The full listing, word for word and free of images, is the expected result.

[DATASET CONTENT]
-*-
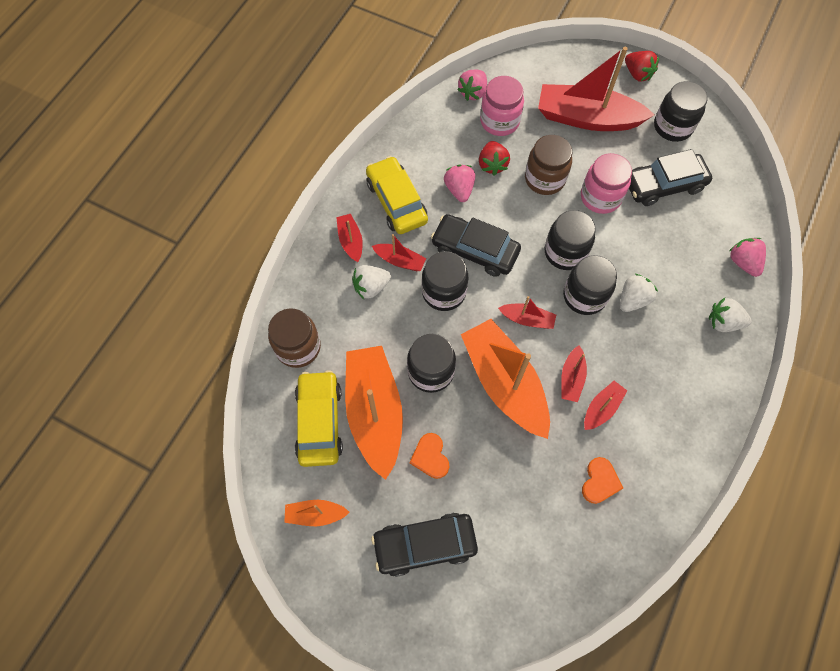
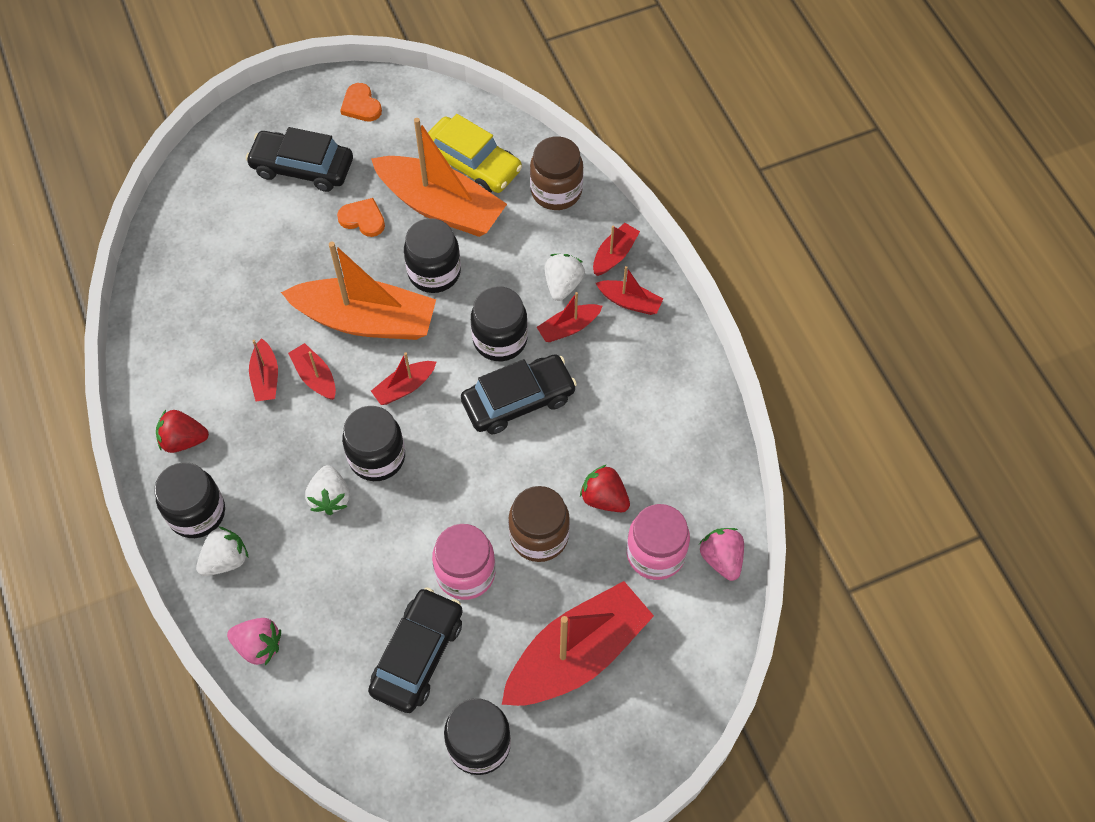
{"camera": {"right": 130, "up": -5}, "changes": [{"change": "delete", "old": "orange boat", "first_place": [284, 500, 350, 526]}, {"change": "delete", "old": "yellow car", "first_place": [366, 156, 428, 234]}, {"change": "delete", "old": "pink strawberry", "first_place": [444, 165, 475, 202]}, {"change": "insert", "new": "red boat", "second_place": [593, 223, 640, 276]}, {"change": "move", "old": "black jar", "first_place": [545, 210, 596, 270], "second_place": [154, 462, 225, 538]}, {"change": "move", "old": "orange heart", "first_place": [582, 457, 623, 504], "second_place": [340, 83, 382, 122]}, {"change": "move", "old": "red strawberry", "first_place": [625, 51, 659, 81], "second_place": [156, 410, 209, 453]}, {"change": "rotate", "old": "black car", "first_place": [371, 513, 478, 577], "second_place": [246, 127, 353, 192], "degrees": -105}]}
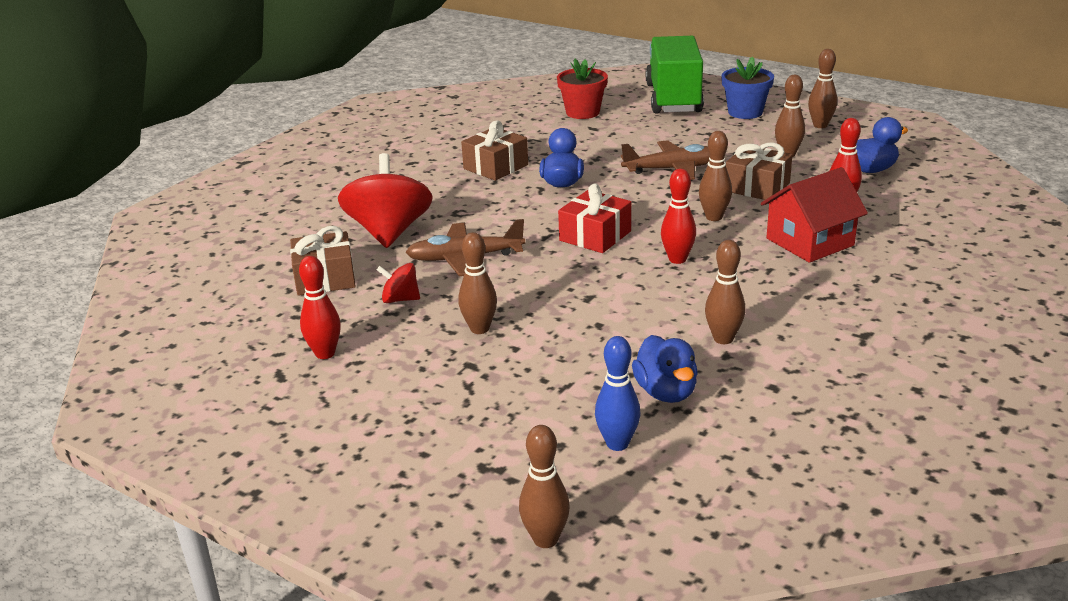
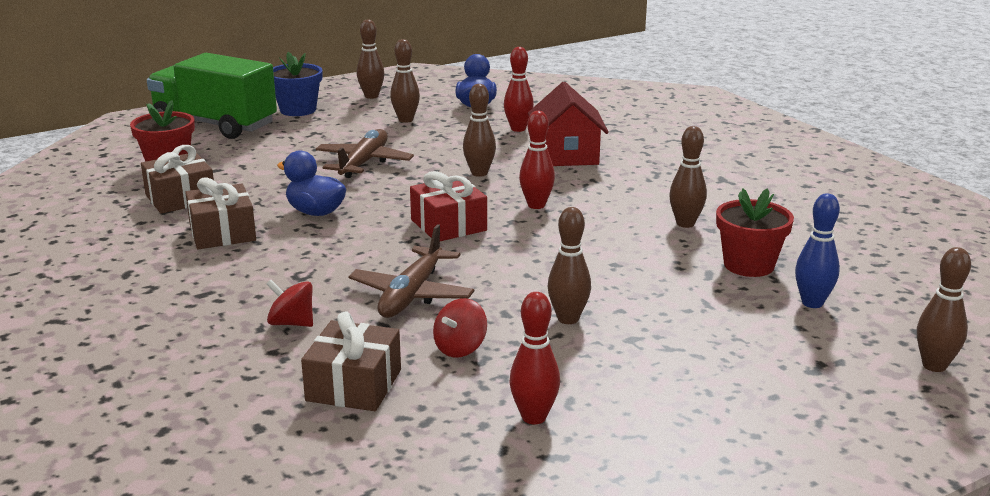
{"camera": {"right": -65, "up": -5}, "changes": [{"change": "move", "old": "brown gift", "first_place": [726, 143, 792, 200], "second_place": [141, 145, 214, 214]}, {"change": "replace", "old": "blue duck", "new": "red flower pot", "first_place": [632, 335, 698, 403], "second_place": [716, 188, 794, 277]}, {"change": "resize", "old": "red spinning top", "first_place": [338, 153, 433, 248], "second_place": [267, 280, 313, 327], "factor": 0.47}]}
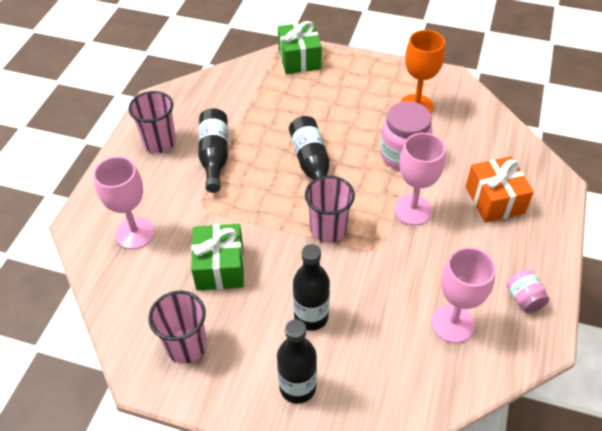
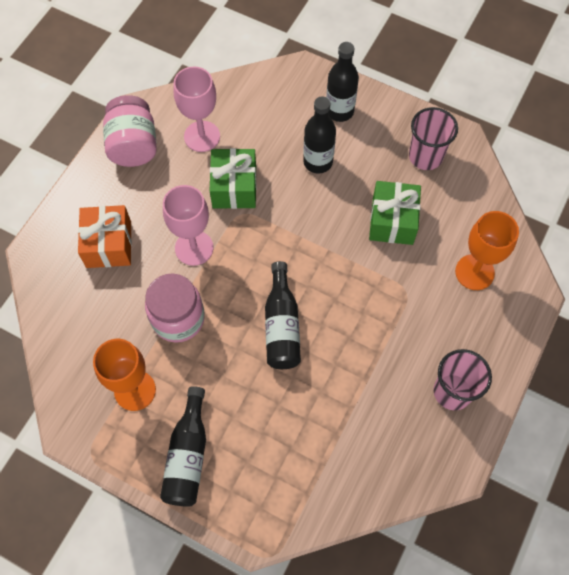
{"camera": {"right": -170, "up": 15}, "changes": [{"change": "delete", "old": "pink cup", "first_place": [305, 176, 355, 243]}, {"change": "move", "old": "black bottle", "first_place": [198, 108, 228, 193], "second_place": [160, 386, 206, 507]}, {"change": "move", "old": "green gift", "first_place": [278, 21, 322, 74], "second_place": [210, 148, 257, 209]}, {"change": "recolor", "old": "pink goblet", "new": "orange goblet", "first_place": [93, 156, 155, 249], "second_place": [455, 211, 519, 290]}, {"change": "resize", "old": "pink jar", "first_place": [507, 270, 549, 313], "second_place": [103, 95, 157, 167], "factor": 1.86}]}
-*-
[EXERCISE SOLUTION]
{"camera": {"right": 130, "up": -5}, "changes": [{"change": "delete", "old": "orange boat", "first_place": [284, 500, 350, 526]}, {"change": "delete", "old": "yellow car", "first_place": [366, 156, 428, 234]}, {"change": "delete", "old": "pink strawberry", "first_place": [444, 165, 475, 202]}, {"change": "insert", "new": "red boat", "second_place": [593, 223, 640, 276]}, {"change": "move", "old": "black jar", "first_place": [545, 210, 596, 270], "second_place": [154, 462, 225, 538]}, {"change": "move", "old": "orange heart", "first_place": [582, 457, 623, 504], "second_place": [340, 83, 382, 122]}, {"change": "move", "old": "red strawberry", "first_place": [625, 51, 659, 81], "second_place": [156, 410, 209, 453]}, {"change": "rotate", "old": "black car", "first_place": [371, 513, 478, 577], "second_place": [246, 127, 353, 192], "degrees": -105}]}
{"camera": {"right": -65, "up": -5}, "changes": [{"change": "move", "old": "brown gift", "first_place": [726, 143, 792, 200], "second_place": [141, 145, 214, 214]}, {"change": "replace", "old": "blue duck", "new": "red flower pot", "first_place": [632, 335, 698, 403], "second_place": [716, 188, 794, 277]}, {"change": "resize", "old": "red spinning top", "first_place": [338, 153, 433, 248], "second_place": [267, 280, 313, 327], "factor": 0.47}]}
{"camera": {"right": -170, "up": 15}, "changes": [{"change": "delete", "old": "pink cup", "first_place": [305, 176, 355, 243]}, {"change": "move", "old": "black bottle", "first_place": [198, 108, 228, 193], "second_place": [160, 386, 206, 507]}, {"change": "move", "old": "green gift", "first_place": [278, 21, 322, 74], "second_place": [210, 148, 257, 209]}, {"change": "recolor", "old": "pink goblet", "new": "orange goblet", "first_place": [93, 156, 155, 249], "second_place": [455, 211, 519, 290]}, {"change": "resize", "old": "pink jar", "first_place": [507, 270, 549, 313], "second_place": [103, 95, 157, 167], "factor": 1.86}]}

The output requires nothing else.